Please set down each entry exactly, omitting any picture it holds.

======== Data provided ========

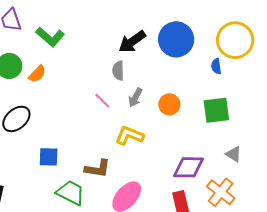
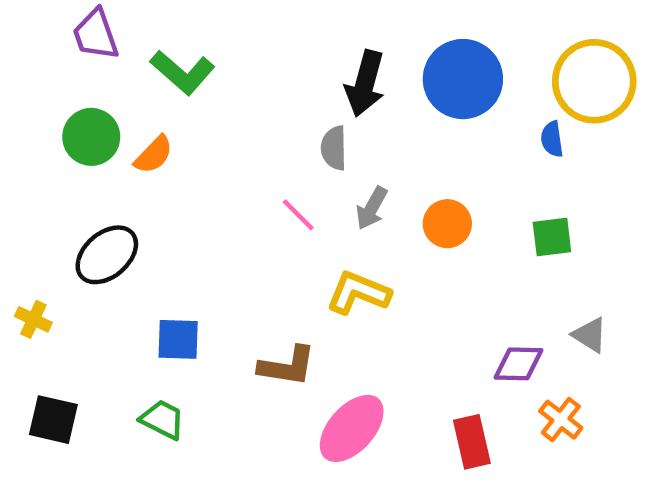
black arrow: (132, 42) -> (365, 83), turned -40
green square: (216, 110) -> (552, 237), size x0.7
purple diamond: (189, 167) -> (519, 364), moved, size x0.7
orange cross: (221, 192) -> (561, 420), size x0.7
green trapezoid: (71, 193) -> (162, 420), moved, size x0.7

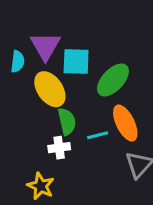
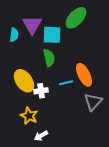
green ellipse: (113, 80) -> (76, 18), moved
yellow ellipse: (50, 89) -> (24, 81), moved
green semicircle: (67, 121) -> (49, 58), moved

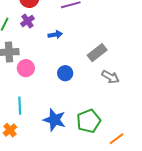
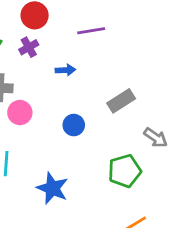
gray arrow: (110, 77) -> (156, 138), moved
green pentagon: (89, 121) -> (125, 171), moved

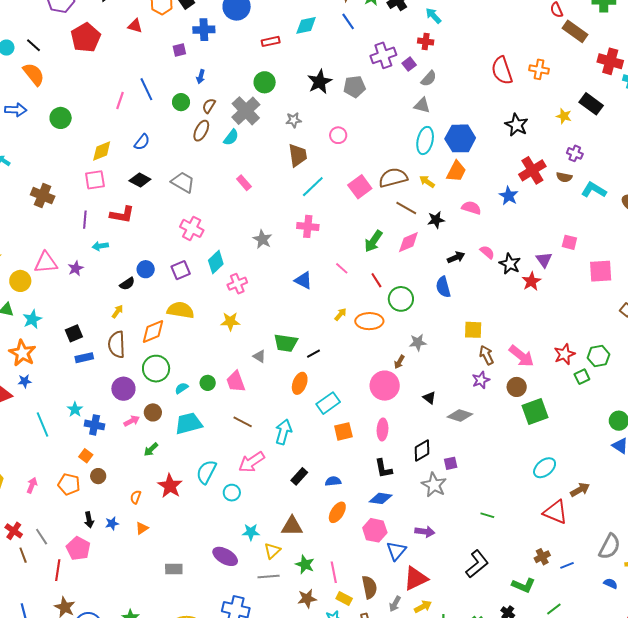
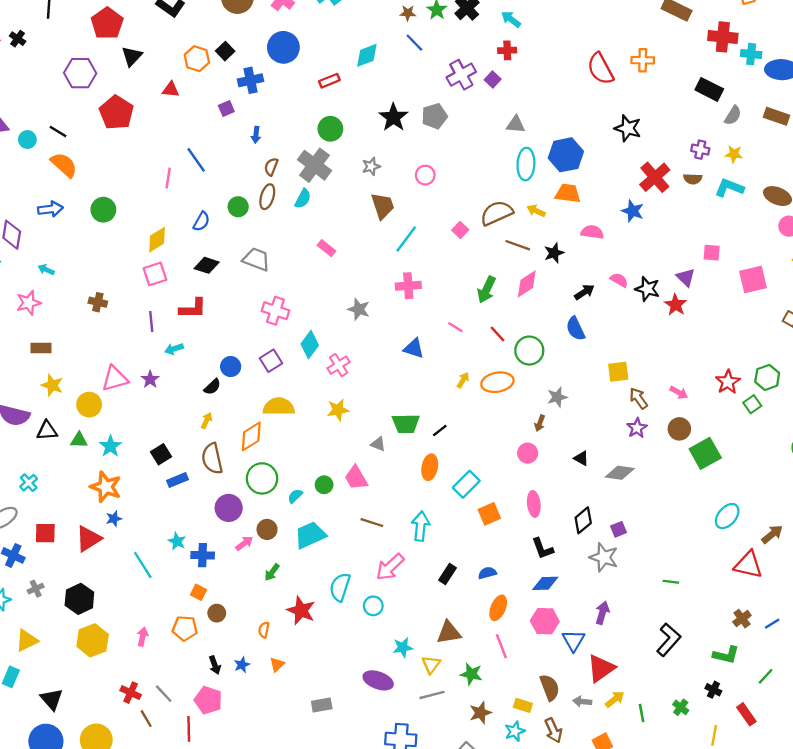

========

### Answer area
black arrow: (132, 42) -> (365, 83), turned -40
green square: (216, 110) -> (552, 237), size x0.7
purple diamond: (189, 167) -> (519, 364), moved, size x0.7
orange cross: (221, 192) -> (561, 420), size x0.7
green trapezoid: (71, 193) -> (162, 420), moved, size x0.7

green ellipse: (113, 80) -> (76, 18), moved
yellow ellipse: (50, 89) -> (24, 81), moved
green semicircle: (67, 121) -> (49, 58), moved

gray arrow: (110, 77) -> (156, 138), moved
green pentagon: (89, 121) -> (125, 171), moved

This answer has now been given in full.